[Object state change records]
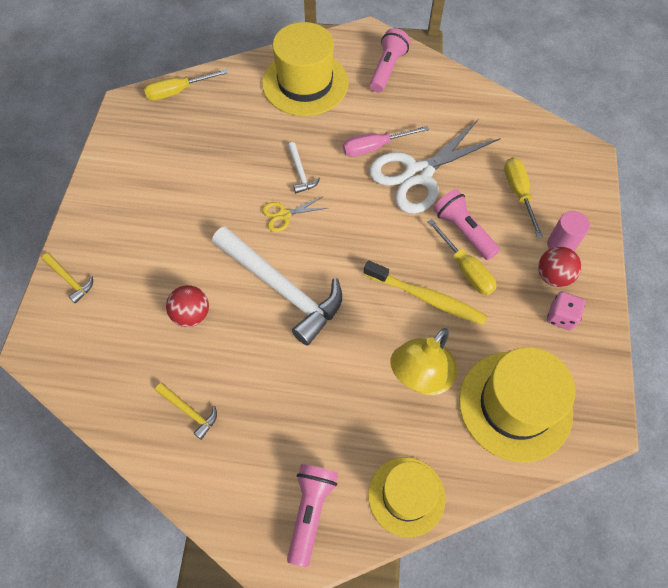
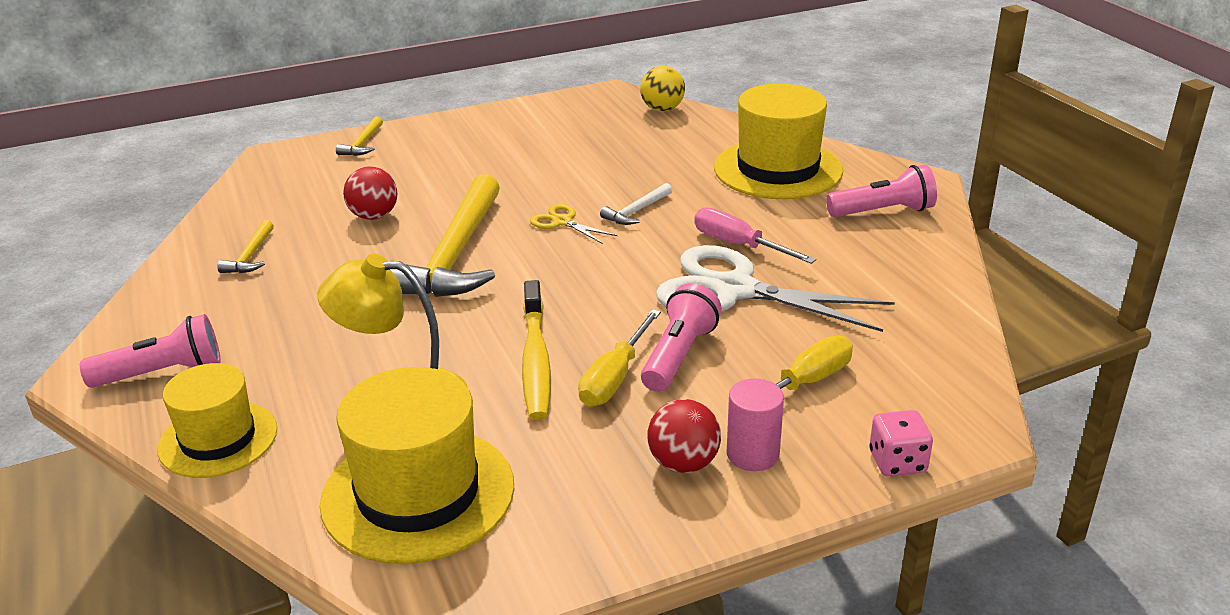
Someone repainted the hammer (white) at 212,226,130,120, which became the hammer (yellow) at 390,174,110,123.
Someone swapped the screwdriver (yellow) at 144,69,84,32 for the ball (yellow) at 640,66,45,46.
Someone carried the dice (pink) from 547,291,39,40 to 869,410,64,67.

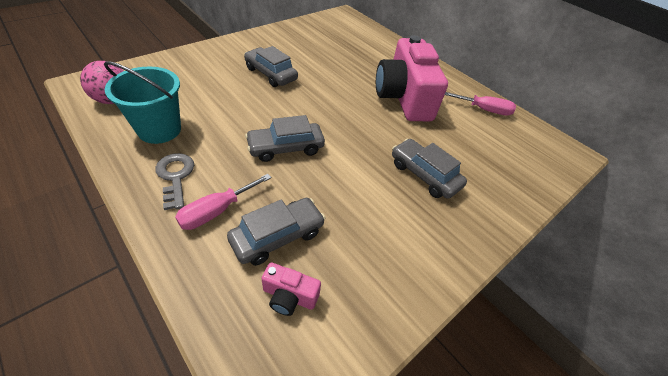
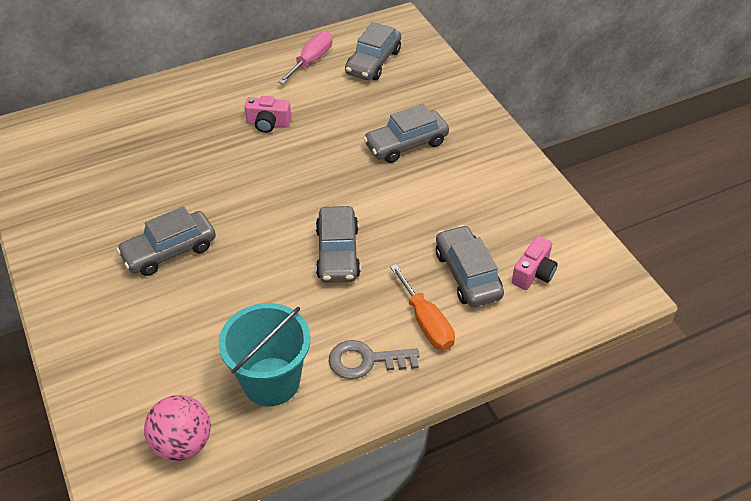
Someone scaled the camera (pink) at 376,35,72,86 by 0.41.
Someone put down the car (grey) at 345,22,56,58.
Someone repainted the screwdriver (pink) at 175,174,97,56, which became the screwdriver (orange) at 390,264,65,86.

__Task statement__: Each line with the word "pink" in the records above belongs in the result; copy all of them.

__Answer to the problem__:
Someone carried the dice (pink) from 547,291,39,40 to 869,410,64,67.
Someone scaled the camera (pink) at 376,35,72,86 by 0.41.
Someone repainted the screwdriver (pink) at 175,174,97,56, which became the screwdriver (orange) at 390,264,65,86.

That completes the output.